Extracted records
○ ○ ○ ○ ○ ○ ○

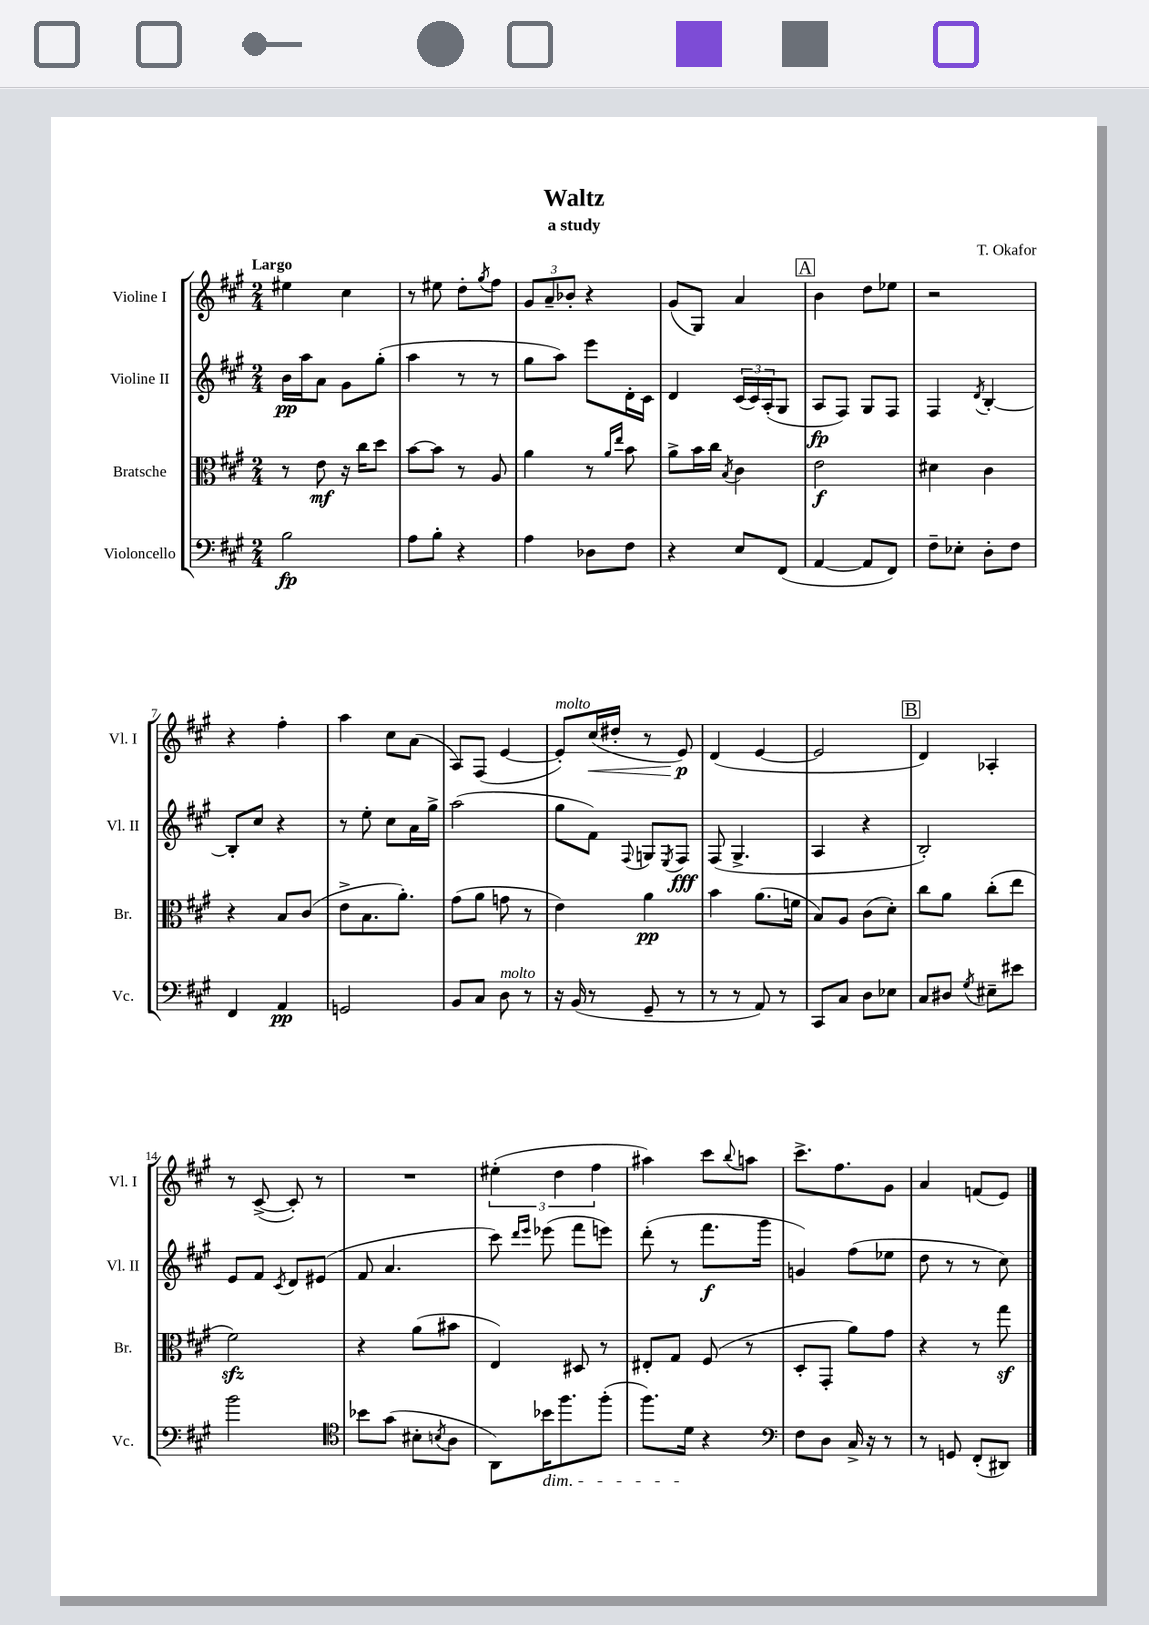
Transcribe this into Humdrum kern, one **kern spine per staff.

**kern	**kern	**kern	**kern
*staff4	*staff3	*staff2	*staff1
*clefF4	*clefC3	*clefG2	*clefG2
*k[f#c#g#]	*k[f#c#g#]	*k[f#c#g#]	*k[f#c#g#]
*M2/4	*M2/4	*M2/4	*M2/4
2B	8r	16b	4ee#
.	.	16aa	.
.	8e	8a	.
.	16r	8g#	4cc#
.	16cc#	.	.
.	8dd	(8gg#'	.
=	=	=	=
8A	[8b	4aa	8r
8B'	8b]	.	8ee#
4r	8r	8r	8dd'
.	.	.	8qgg#
.	8A	8r	8ff#
=	=	=	=
4A	4a	8gg#	12g#
.	.	.	12a~
.	.	8aa)	.
.	.	.	12b-'
8D-	8r	8eee	4r
.	16qqa	.	.
.	16qqee	.	.
8F#	8b	16d'	.
.	.	16c#	.
=	=	=	=
4r	8a^	4d	(8g#
.	16b	.	8G#)
.	16cc#	.	.
.	8qB	.	.
8E	4c#	(24c#	4a
.	.	24c#)	.
.	.	(24A'	.
(8FF#	.	8G#	.
=	=	=	=
[4AA	2e	8A	4b
.	.	8F#)	.
8AA]	.	8G#	8dd
8FF#)	.	8F#	8ee-
=	=	=	=
8F#~	4d#	4F#	2r
8E-'	.	.	.
.	.	8qd	.
8D'	4c#	[4B'	.
8F#	.	.	.
=	=	=	=
4FF#	4r	8B']	4r
.	.	8cc#	.
4AA	8B	4r	4ff#'
.	(8c#	.	.
=	=	=	=
2GG	8e^	8r	4aa
.	8.B	8ee'	.
.	.	8cc#	8cc#
.	8.a')	.	.
.	.	16a	(8a
.	.	16gg#^	.
=	=	=	=
8BB	(8g#	(2aa	8A)
8C#	8a	.	(8F#
8D	8g	.	[4e
8r	8r	.	.
=	=	=	=
16r	4e)	8gg#	8e'])
(16BB	.	.	.
8r	.	8f#)	(16cc#
.	.	.	16dd#'
.	.	8qqF#	.
8GG#~	4a	8G	8r
.	.	8qE	.
8r	.	8F#	8e)
=	=	=	=
8r	4b	(8F#	(4d
8r	.	4.G#^	.
8AA)	(8.a	.	[4e
8r	.	.	.
.	16f	.	.
=	=	=	=
8CC#	8B)	4A	2e]
8C#	8A	.	.
8D	(8c#	4r	.
8E-	8d')	.	.
=	=	=	=
8C#	8cc#	2B')	4d)
8D#	8a	.	.
8qG#	.	.	.
8E#~	(8cc#'	.	4A-'
8e#	8ee	.	.
=	=	=	=
2b	2f#)	8e	8r
.	.	8f#	([8c#^
.	.	8qc#	.
.	.	8d	8c#'])
.	.	(8e#	8r
=	=	=	=
*clefC4	*	*	*
8b-	4r	8f#	2r
(8g#	.	4.a	.
8B#'	(8a	.	.
8qB	.	.	.
8A	8b#	.	.
=	=	=	=
8AA)	4E)	8ccc#)	(6ee#'
.	.	16qqddd	.
.	.	16qqeee	.
16b-	.	(8eee-	.
.	.	.	6dd
8.ff#	.	.	.
.	8D#	8fff#	.
.	.	.	6ff#
(8ff#'	8r	8eee)	.
=	=	=	=
8.ff#)	8E#'	(8ddd'	4aa#)
.	8G#	8r	.
16d	.	.	.
4r	(8F#	8.fff#	8ccc#
.	.	.	8qqbb
.	8r	.	8aa
.	.	16ggg#	.
=	=	=	=
*clefF4	*	*	*
8F#	8D'	4g)	8.ccc#^
8D	8GG#'	.	.
.	.	.	8.ff#
16C#^	8a)	(8ff#	.
16r	.	.	.
8r	8g#	8ee-	8g#
=	=	=	=
8r	4r	8dd	4a
8GG	.	8r	.
(8FF#'	8r	8r	(8f
8DD#)	8gg#	8cc#)	8e)
==	==	==	==
*-	*-	*-	*-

○ ○ ○ ○ ○ ○ ○

Do this – Repeat every line of the records above word for word, leaving out the pictures.

Written solution –
Transcribe this into Humdrum kern, one **kern spine per staff.

**kern	**kern	**kern	**kern
*staff4	*staff3	*staff2	*staff1
*clefF4	*clefC3	*clefG2	*clefG2
*k[f#c#g#]	*k[f#c#g#]	*k[f#c#g#]	*k[f#c#g#]
*M2/4	*M2/4	*M2/4	*M2/4
2B	8r	16b	4ee#
.	.	16aa	.
.	8e	8a	.
.	16r	8g#	4cc#
.	16cc#	.	.
.	8dd	(8gg#'	.
=	=	=	=
8A	[8b	4aa	8r
8B'	8b]	.	8ee#
4r	8r	8r	8dd'
.	.	.	8qgg#
.	8A	8r	8ff#
=	=	=	=
4A	4a	8gg#	12g#
.	.	.	12a~
.	.	8aa)	.
.	.	.	12b-'
8D-	8r	8eee	4r
.	16qqa	.	.
.	16qqee	.	.
8F#	8b	16d'	.
.	.	16c#	.
=	=	=	=
4r	8a^	4d	(8g#
.	16b	.	8G#)
.	16cc#	.	.
.	8qB	.	.
8E	4c#	(24c#	4a
.	.	24c#)	.
.	.	(24A'	.
(8FF#	.	8G#	.
=	=	=	=
[4AA	2e	8A	4b
.	.	8F#)	.
8AA]	.	8G#	8dd
8FF#)	.	8F#	8ee-
=	=	=	=
8F#~	4d#	4F#	2r
8E-'	.	.	.
.	.	8qd	.
8D'	4c#	[4B'	.
8F#	.	.	.
=	=	=	=
4FF#	4r	8B']	4r
.	.	8cc#	.
4AA	8B	4r	4ff#'
.	(8c#	.	.
=	=	=	=
2GG	8e^	8r	4aa
.	8.B	8ee'	.
.	.	8cc#	8cc#
.	8.a')	.	.
.	.	16a	(8a
.	.	16gg#^	.
=	=	=	=
8BB	(8g#	(2aa	8A)
8C#	8a	.	(8F#
8D	8g	.	[4e
8r	8r	.	.
=	=	=	=
16r	4e)	8gg#	8e'])
(16BB	.	.	.
8r	.	8f#)	(16cc#
.	.	.	16dd#'
.	.	8qqF#	.
8GG#~	4a	8G	8r
.	.	8qE	.
8r	.	8F#	8e)
=	=	=	=
8r	4b	(8F#	(4d
8r	.	4.G#^	.
8AA)	(8.a	.	[4e
8r	.	.	.
.	16f	.	.
=	=	=	=
8CC#	8B)	4A	2e]
8C#	8A	.	.
8D	(8c#	4r	.
8E-	8d')	.	.
=	=	=	=
8C#	8cc#	2B')	4d)
8D#	8a	.	.
8qG#	.	.	.
8E#~	(8cc#'	.	4A-'
8e#	8ee	.	.
=	=	=	=
2b	2f#)	8e	8r
.	.	8f#	([8c#^
.	.	8qc#	.
.	.	8d	8c#'])
.	.	(8e#	8r
=	=	=	=
*clefC4	*	*	*
8b-	4r	8f#	2r
(8g#	.	4.a	.
8B#'	(8a	.	.
8qB	.	.	.
8A	8b#	.	.
=	=	=	=
8AA)	4E)	8ccc#)	(6ee#'
.	.	16qqddd	.
.	.	16qqeee	.
16b-	.	(8eee-	.
.	.	.	6dd
8.ff#	.	.	.
.	8D#	8fff#	.
.	.	.	6ff#
(8ff#'	8r	8eee)	.
=	=	=	=
8.ff#)	8E#'	(8ddd'	4aa#)
.	8G#	8r	.
16d	.	.	.
4r	(8F#	8.fff#	8ccc#
.	.	.	8qqbb
.	8r	.	8aa
.	.	16ggg#	.
=	=	=	=
*clefF4	*	*	*
8F#	8D'	4g)	8.ccc#^
8D	8GG#'	.	.
.	.	.	8.ff#
16C#^	8a)	(8ff#	.
16r	.	.	.
8r	8g#	8ee-	8g#
=	=	=	=
8r	4r	8dd	4a
8GG	.	8r	.
(8FF#'	8r	8r	(8f
8DD#)	8gg#	8cc#)	8e)
==	==	==	==
*-	*-	*-	*-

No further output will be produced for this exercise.